| Entries shown |
────────────────

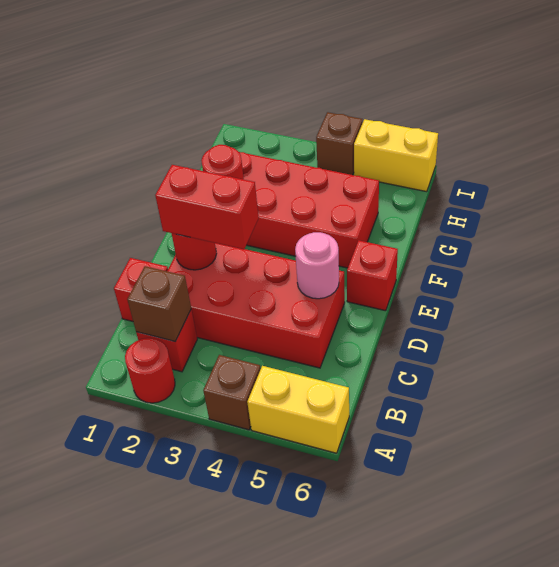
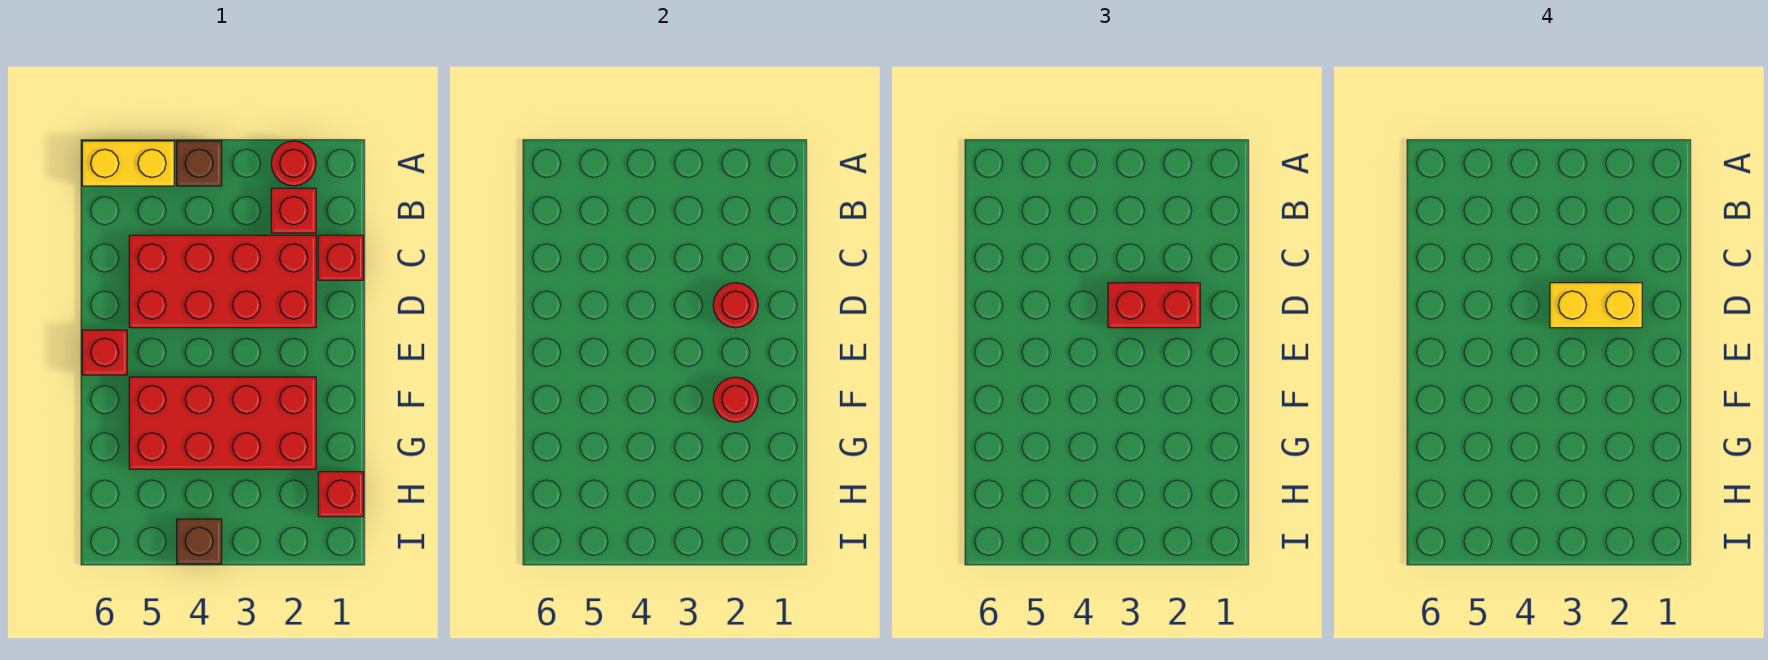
brown brick B2 level 2 -> none
pink round brick D5 level 2 -> none
none -> red brick H1 level 1
yellow brick I5:I6 level 1 -> yellow brick D2:D3 level 4

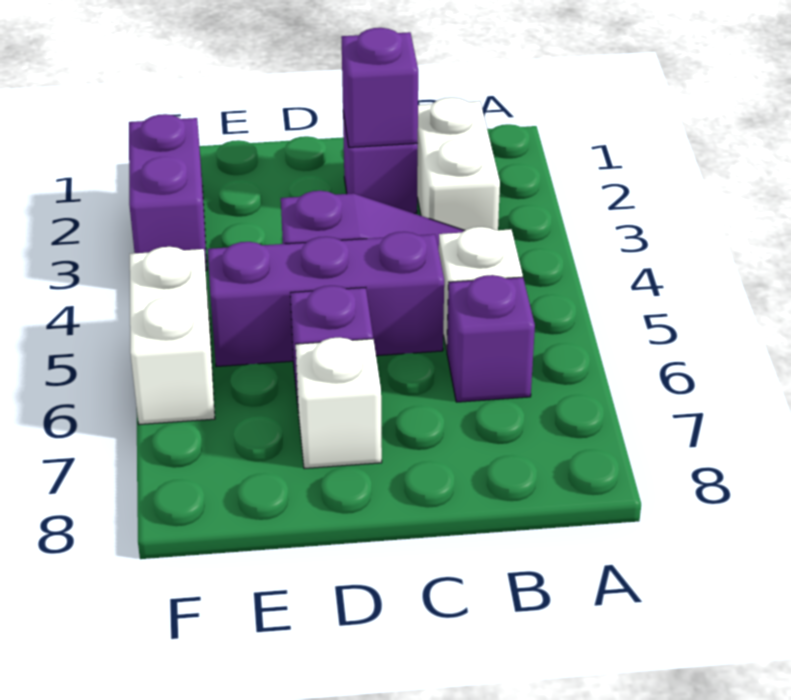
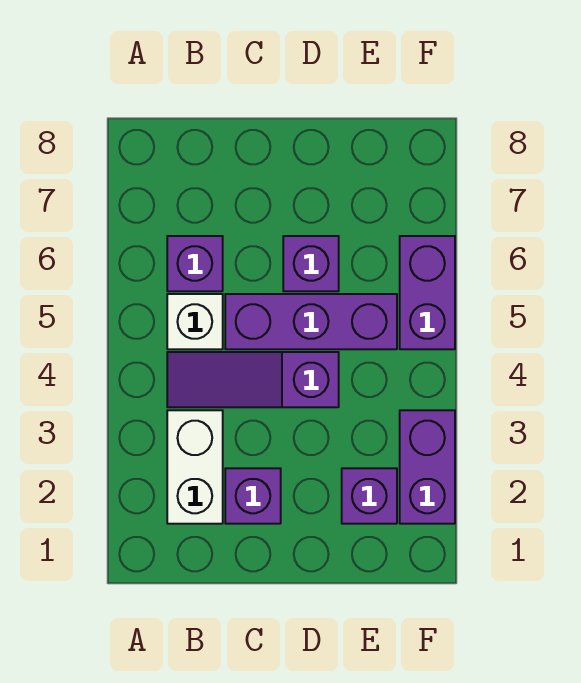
purple brick C2 level 2 -> purple brick E2 level 1
white brick D7 level 1 -> none
white brick F5:F6 level 1 -> purple brick F5:F6 level 1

────────────────

| What is being asked |
Print the full listing exactly, dropping the pictures.

| Exercise answer |
brown brick B2 level 2 -> none
pink round brick D5 level 2 -> none
none -> red brick H1 level 1
yellow brick I5:I6 level 1 -> yellow brick D2:D3 level 4

purple brick C2 level 2 -> purple brick E2 level 1
white brick D7 level 1 -> none
white brick F5:F6 level 1 -> purple brick F5:F6 level 1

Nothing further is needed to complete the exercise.